>> BEGIN Supplied records
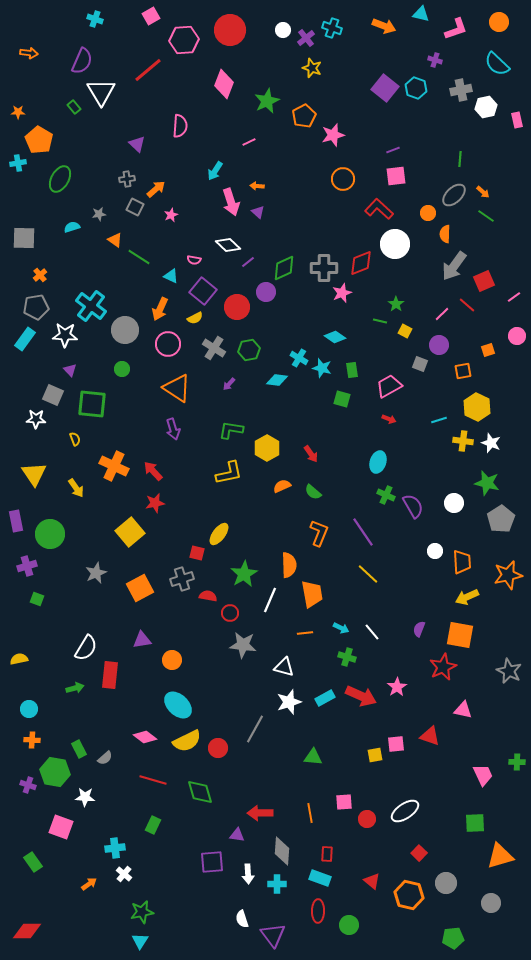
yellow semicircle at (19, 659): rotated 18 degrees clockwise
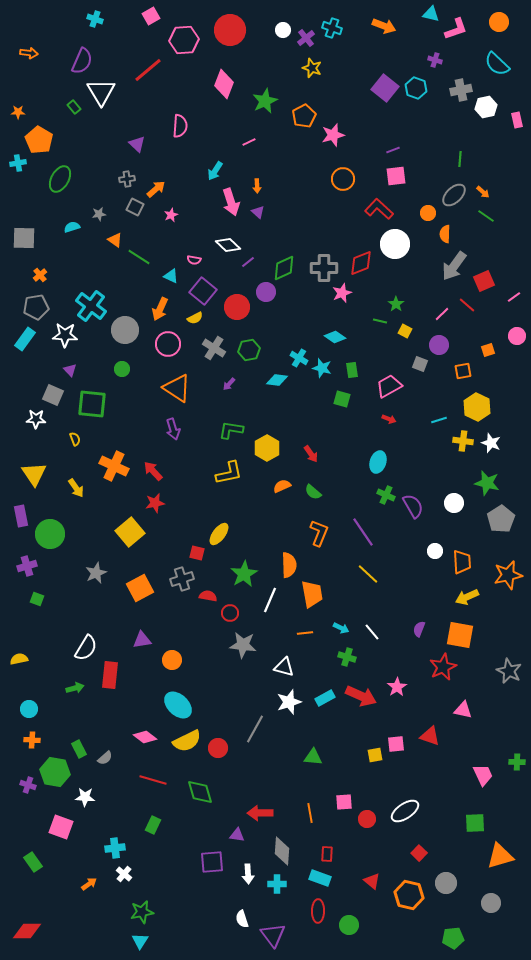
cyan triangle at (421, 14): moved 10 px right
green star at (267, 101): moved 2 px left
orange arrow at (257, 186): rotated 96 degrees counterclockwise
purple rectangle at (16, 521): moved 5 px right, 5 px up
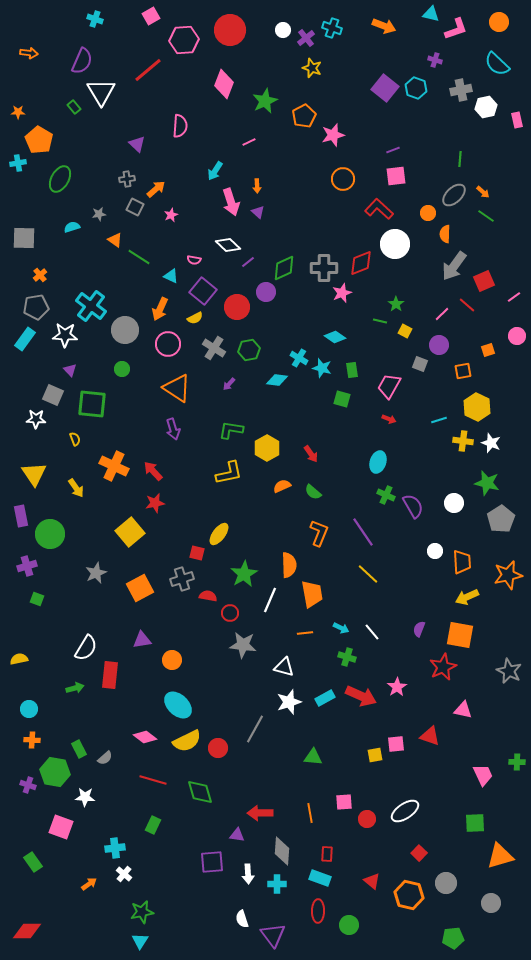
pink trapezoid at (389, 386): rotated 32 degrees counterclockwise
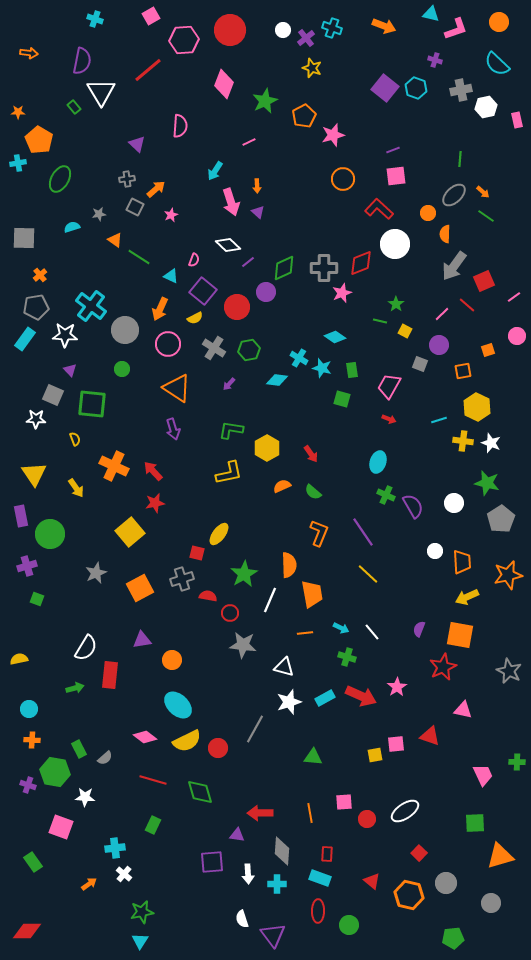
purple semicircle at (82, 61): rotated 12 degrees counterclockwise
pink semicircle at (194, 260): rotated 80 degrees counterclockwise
>> END Supplied records
>> BEGIN Supplied records
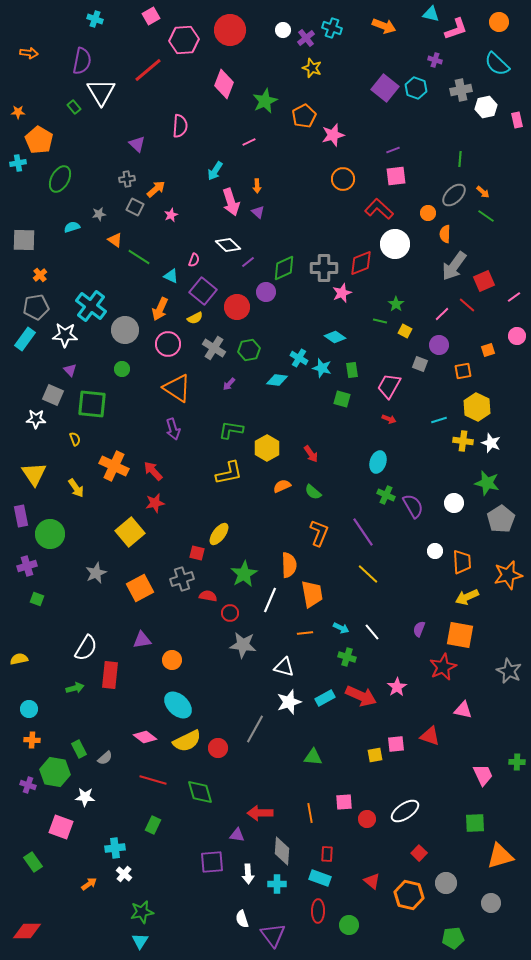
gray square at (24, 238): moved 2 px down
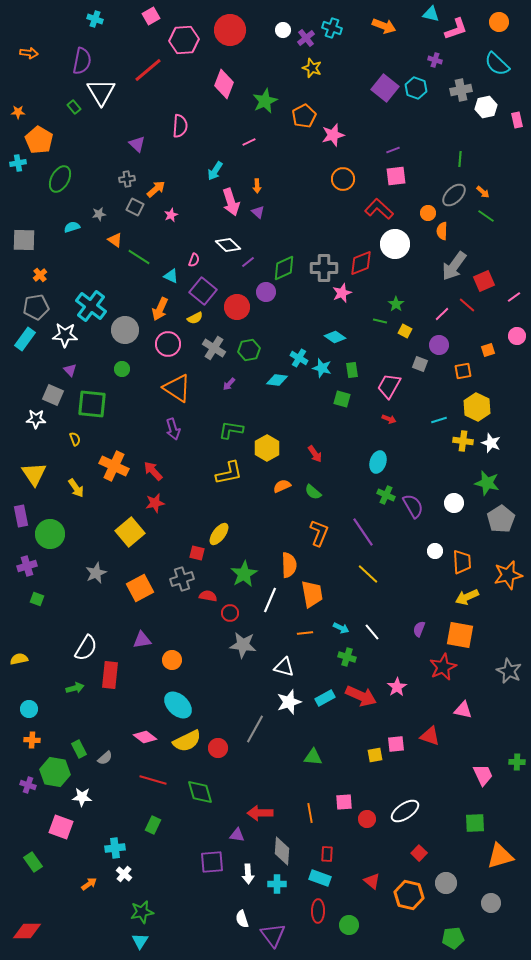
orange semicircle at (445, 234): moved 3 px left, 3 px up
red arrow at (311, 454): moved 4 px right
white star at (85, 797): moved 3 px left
>> END Supplied records
* Work required *
Write out everything from the line containing "purple semicircle at" down to the line containing "pink semicircle at", including both of those lines, exactly as they appear above.

* The reply *
purple semicircle at (82, 61): rotated 12 degrees counterclockwise
pink semicircle at (194, 260): rotated 80 degrees counterclockwise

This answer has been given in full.